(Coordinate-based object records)
Start of Block

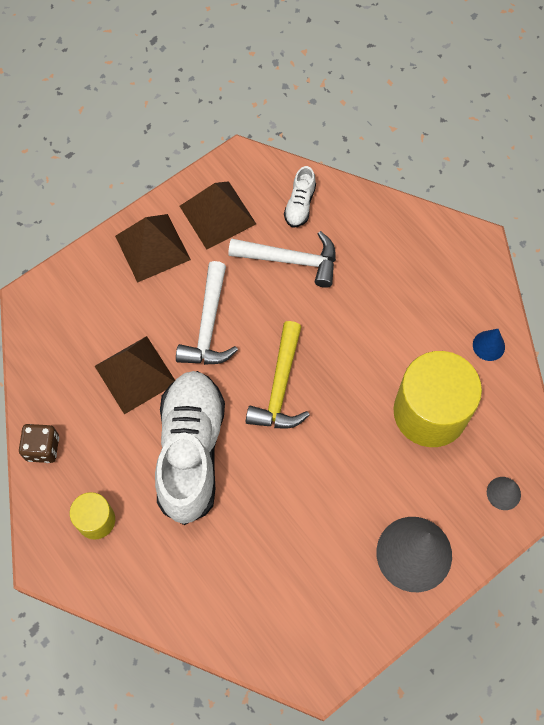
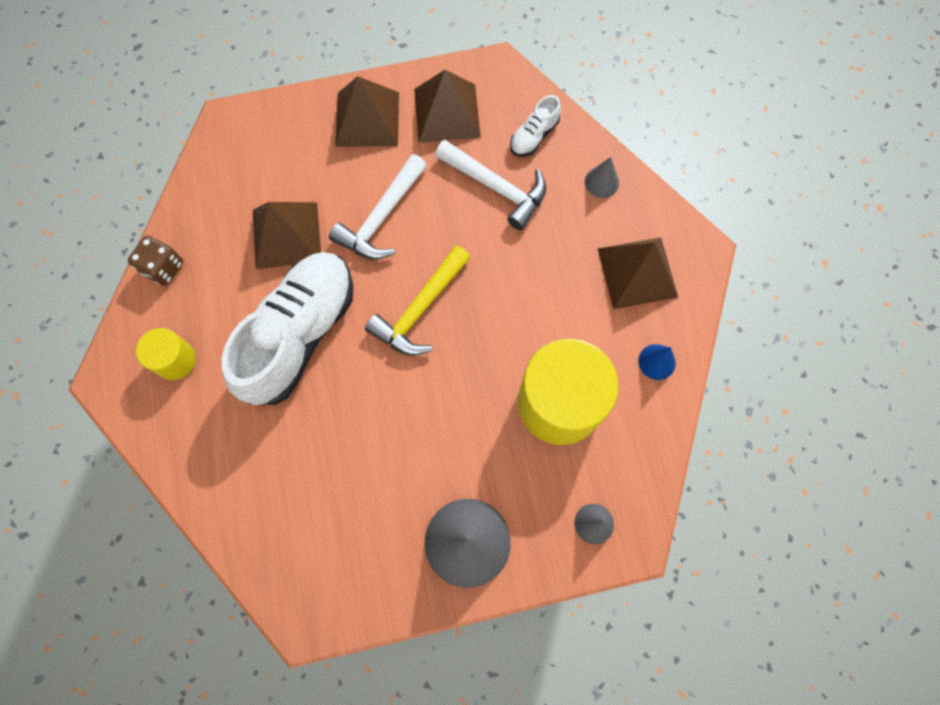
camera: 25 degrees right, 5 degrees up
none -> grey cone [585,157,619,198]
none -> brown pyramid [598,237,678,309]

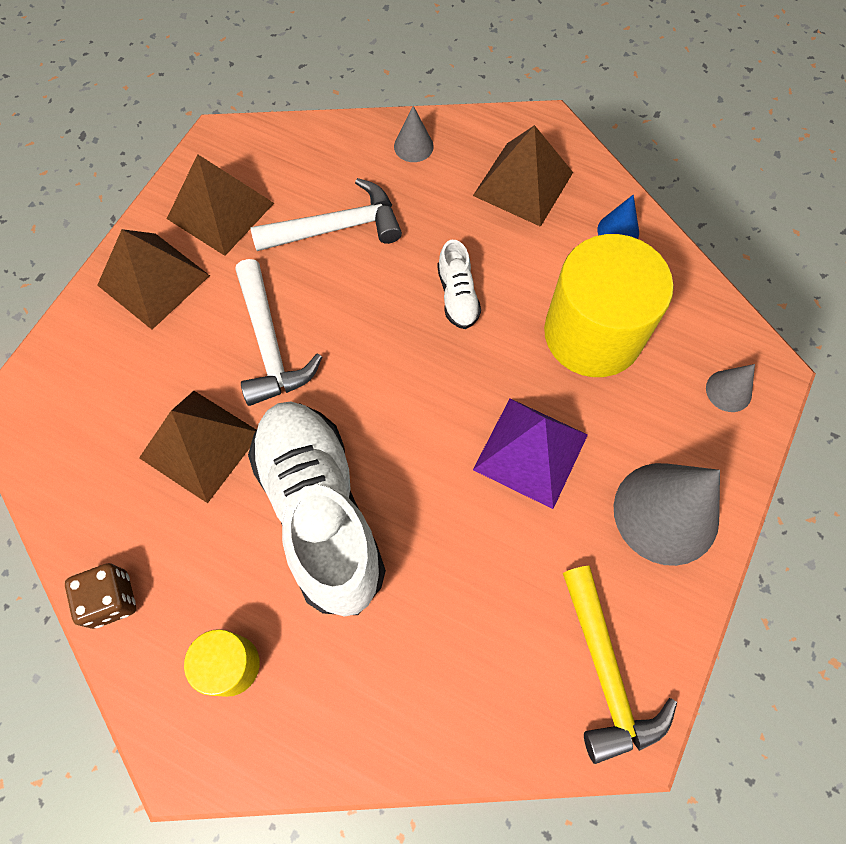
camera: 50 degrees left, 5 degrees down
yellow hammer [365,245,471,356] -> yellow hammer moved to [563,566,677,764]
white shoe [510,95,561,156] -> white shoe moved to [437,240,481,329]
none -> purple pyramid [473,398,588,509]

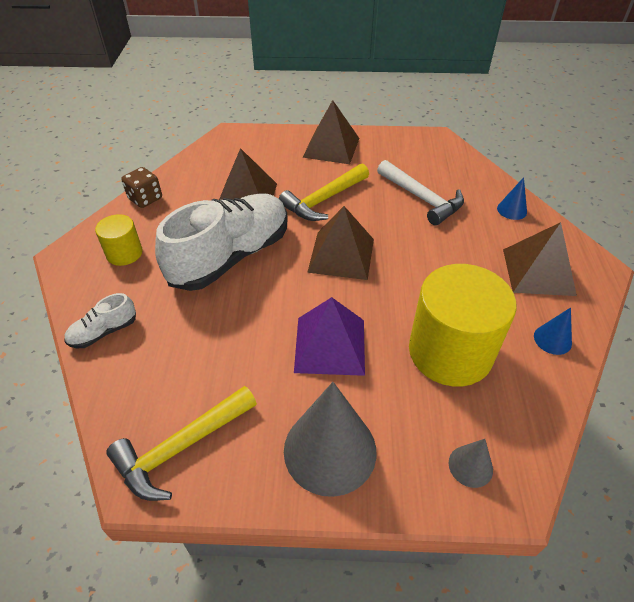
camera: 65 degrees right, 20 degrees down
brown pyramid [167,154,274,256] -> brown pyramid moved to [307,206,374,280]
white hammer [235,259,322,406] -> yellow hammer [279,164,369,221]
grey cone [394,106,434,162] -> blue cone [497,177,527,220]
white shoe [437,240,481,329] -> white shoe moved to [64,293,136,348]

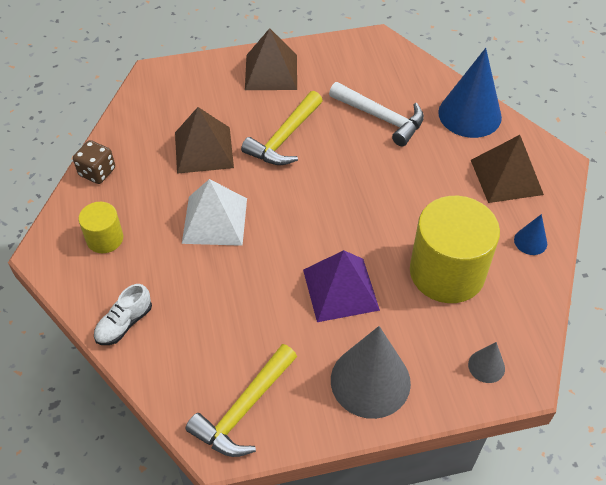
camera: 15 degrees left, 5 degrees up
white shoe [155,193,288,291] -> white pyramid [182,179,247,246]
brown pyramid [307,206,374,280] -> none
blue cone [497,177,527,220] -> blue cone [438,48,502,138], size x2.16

End of Block

PROBLEM: Give back exactly the lines above that run from the one with "white shoe [510,95,561,156]" to the one with "white hammer [235,259,322,406]", including both, with the pictures left out.

WORKED SOLUTION:
white shoe [510,95,561,156] -> white shoe moved to [437,240,481,329]
none -> purple pyramid [473,398,588,509]

camera: 65 degrees right, 20 degrees down
brown pyramid [167,154,274,256] -> brown pyramid moved to [307,206,374,280]
white hammer [235,259,322,406] -> yellow hammer [279,164,369,221]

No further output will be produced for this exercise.